TO DO
Look through the lines below and extract any with the word "orange".

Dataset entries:
::::

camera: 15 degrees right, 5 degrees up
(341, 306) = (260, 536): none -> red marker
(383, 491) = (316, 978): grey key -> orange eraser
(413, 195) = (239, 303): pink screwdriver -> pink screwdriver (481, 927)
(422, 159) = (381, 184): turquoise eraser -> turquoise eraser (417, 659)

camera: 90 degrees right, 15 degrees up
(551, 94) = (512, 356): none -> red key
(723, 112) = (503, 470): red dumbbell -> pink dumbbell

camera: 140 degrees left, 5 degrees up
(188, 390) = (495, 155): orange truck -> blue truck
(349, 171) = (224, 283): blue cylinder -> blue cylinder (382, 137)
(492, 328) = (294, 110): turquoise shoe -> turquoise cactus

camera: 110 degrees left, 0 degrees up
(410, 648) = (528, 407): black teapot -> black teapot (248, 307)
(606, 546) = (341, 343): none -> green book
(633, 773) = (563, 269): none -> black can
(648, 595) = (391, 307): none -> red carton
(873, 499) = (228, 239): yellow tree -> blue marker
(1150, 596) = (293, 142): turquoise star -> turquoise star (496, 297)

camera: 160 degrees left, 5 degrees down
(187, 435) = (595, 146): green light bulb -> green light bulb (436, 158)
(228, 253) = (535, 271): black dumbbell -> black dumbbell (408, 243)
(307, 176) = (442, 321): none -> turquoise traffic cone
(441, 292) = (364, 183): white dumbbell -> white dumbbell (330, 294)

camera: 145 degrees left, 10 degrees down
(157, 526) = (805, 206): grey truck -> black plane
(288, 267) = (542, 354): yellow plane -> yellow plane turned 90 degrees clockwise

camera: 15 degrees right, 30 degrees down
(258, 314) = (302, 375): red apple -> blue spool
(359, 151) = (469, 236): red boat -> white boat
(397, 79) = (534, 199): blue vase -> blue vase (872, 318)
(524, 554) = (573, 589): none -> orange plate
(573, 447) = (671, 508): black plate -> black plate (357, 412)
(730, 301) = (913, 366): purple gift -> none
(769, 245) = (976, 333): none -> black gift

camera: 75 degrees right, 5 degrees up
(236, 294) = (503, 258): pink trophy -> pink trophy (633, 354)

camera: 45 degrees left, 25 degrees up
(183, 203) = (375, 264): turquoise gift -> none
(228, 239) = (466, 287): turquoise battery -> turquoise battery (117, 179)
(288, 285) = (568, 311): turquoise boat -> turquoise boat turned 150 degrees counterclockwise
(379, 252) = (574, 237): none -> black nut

::::

WRITTEN RESPONSE
(383, 491) = (316, 978): grey key -> orange eraser
(188, 390) = (495, 155): orange truck -> blue truck
(524, 554) = (573, 589): none -> orange plate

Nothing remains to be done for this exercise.